What to produce: Every line from the opening of the records to the line with "green star: (113, 91) -> (116, 116), moved" should be restated exactly, with both ends included and the pictures left out.

Provided information:
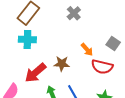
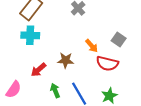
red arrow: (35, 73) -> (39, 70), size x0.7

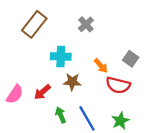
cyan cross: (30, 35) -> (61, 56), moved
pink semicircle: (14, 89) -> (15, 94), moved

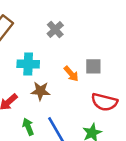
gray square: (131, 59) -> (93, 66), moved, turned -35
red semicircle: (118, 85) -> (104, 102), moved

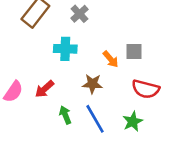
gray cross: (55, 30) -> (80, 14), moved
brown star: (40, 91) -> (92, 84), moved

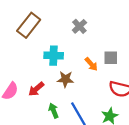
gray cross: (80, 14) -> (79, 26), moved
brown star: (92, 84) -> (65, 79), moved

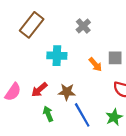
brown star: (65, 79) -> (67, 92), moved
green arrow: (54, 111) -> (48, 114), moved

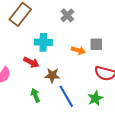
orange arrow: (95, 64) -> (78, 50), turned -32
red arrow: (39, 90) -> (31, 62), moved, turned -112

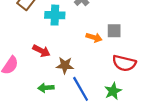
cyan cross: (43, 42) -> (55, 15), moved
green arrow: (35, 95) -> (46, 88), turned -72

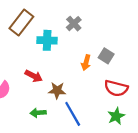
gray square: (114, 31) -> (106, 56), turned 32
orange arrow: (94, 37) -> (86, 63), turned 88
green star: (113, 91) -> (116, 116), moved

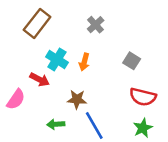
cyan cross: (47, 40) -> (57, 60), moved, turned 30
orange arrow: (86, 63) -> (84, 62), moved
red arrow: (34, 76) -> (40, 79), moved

Written reply:
red arrow: (35, 73) -> (39, 70), size x0.7

cyan cross: (30, 35) -> (61, 56), moved
pink semicircle: (14, 89) -> (15, 94), moved

gray square: (131, 59) -> (93, 66), moved, turned -35
red semicircle: (118, 85) -> (104, 102), moved

gray cross: (55, 30) -> (80, 14), moved
brown star: (40, 91) -> (92, 84), moved

gray cross: (80, 14) -> (79, 26), moved
brown star: (92, 84) -> (65, 79), moved

brown star: (65, 79) -> (67, 92), moved
green arrow: (54, 111) -> (48, 114), moved

orange arrow: (95, 64) -> (78, 50), turned -32
red arrow: (39, 90) -> (31, 62), moved, turned -112

cyan cross: (43, 42) -> (55, 15), moved
green arrow: (35, 95) -> (46, 88), turned -72

gray square: (114, 31) -> (106, 56), turned 32
orange arrow: (94, 37) -> (86, 63), turned 88
green star: (113, 91) -> (116, 116), moved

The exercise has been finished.